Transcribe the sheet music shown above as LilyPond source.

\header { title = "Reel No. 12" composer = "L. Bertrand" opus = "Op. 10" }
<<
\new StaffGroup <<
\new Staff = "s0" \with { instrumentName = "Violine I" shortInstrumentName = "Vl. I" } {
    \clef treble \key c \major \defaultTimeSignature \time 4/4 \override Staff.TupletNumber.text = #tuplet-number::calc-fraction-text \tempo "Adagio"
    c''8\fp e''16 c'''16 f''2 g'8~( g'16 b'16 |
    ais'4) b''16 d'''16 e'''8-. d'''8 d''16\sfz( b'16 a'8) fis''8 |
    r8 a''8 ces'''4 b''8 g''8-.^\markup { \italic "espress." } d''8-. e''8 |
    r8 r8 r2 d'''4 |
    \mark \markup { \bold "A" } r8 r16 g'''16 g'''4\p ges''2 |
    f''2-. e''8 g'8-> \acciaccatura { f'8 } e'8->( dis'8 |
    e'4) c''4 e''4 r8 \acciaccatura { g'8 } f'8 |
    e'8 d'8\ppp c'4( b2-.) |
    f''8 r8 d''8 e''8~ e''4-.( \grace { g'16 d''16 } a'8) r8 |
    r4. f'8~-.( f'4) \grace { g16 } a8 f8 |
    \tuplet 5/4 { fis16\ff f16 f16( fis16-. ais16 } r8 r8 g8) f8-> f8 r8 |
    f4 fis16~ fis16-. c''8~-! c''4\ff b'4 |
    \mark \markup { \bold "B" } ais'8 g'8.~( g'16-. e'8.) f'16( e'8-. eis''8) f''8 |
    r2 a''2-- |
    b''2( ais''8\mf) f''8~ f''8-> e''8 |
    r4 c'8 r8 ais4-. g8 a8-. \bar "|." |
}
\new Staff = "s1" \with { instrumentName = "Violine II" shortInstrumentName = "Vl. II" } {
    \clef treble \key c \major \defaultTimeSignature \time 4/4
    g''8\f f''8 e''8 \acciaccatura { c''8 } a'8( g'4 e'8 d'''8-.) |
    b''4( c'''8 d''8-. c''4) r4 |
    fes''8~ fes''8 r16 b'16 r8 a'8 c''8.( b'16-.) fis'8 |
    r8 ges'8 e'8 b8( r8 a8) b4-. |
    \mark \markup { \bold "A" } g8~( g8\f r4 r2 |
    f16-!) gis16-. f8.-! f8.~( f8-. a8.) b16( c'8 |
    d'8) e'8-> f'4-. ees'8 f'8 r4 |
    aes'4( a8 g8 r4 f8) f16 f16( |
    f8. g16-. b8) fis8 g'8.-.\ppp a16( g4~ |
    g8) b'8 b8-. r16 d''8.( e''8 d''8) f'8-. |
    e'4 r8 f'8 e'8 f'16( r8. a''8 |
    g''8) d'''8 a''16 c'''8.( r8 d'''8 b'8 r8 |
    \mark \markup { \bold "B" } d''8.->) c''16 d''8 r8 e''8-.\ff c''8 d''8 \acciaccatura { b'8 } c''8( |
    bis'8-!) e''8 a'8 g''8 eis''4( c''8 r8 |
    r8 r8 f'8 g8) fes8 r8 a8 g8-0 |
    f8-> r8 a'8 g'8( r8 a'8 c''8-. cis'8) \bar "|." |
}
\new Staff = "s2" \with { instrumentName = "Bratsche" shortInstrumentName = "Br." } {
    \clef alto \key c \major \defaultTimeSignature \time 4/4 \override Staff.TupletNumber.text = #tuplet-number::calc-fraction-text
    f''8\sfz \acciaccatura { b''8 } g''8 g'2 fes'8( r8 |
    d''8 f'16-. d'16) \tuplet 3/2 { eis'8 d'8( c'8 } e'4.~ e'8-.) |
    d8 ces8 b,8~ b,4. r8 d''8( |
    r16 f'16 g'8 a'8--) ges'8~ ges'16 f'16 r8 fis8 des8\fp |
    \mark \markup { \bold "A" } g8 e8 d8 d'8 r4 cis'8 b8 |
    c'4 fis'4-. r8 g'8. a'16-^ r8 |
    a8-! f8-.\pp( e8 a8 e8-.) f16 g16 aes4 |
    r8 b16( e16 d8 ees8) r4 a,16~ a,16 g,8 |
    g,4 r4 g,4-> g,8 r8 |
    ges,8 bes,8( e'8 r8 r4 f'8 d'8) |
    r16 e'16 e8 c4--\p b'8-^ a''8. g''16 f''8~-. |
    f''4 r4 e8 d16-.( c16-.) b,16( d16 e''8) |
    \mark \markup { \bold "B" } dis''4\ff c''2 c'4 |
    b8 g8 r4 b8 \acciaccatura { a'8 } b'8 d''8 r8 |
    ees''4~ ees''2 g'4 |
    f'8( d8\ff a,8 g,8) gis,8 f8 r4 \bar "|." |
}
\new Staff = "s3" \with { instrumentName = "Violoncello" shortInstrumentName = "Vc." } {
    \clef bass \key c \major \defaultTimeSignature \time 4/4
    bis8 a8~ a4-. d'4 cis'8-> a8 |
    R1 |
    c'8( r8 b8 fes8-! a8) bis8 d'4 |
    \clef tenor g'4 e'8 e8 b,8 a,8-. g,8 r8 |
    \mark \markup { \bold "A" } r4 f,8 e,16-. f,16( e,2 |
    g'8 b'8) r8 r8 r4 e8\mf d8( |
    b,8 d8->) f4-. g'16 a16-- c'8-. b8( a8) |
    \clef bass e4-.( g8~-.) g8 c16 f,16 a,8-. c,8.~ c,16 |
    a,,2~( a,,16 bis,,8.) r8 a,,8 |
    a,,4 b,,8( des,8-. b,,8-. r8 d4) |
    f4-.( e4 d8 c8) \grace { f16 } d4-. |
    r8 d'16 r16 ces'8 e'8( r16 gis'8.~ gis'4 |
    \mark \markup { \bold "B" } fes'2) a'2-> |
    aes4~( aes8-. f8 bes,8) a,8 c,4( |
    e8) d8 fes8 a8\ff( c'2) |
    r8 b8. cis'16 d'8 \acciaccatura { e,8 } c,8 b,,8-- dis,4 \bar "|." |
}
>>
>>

__What is required__
Gather every line of the records above that contains the string "bass". Case counts.

__Full answer__
    \clef bass \key c \major \defaultTimeSignature \time 4/4
    \clef bass e4-.( g8~-.) g8 c16 f,16 a,8-. c,8.~ c,16 |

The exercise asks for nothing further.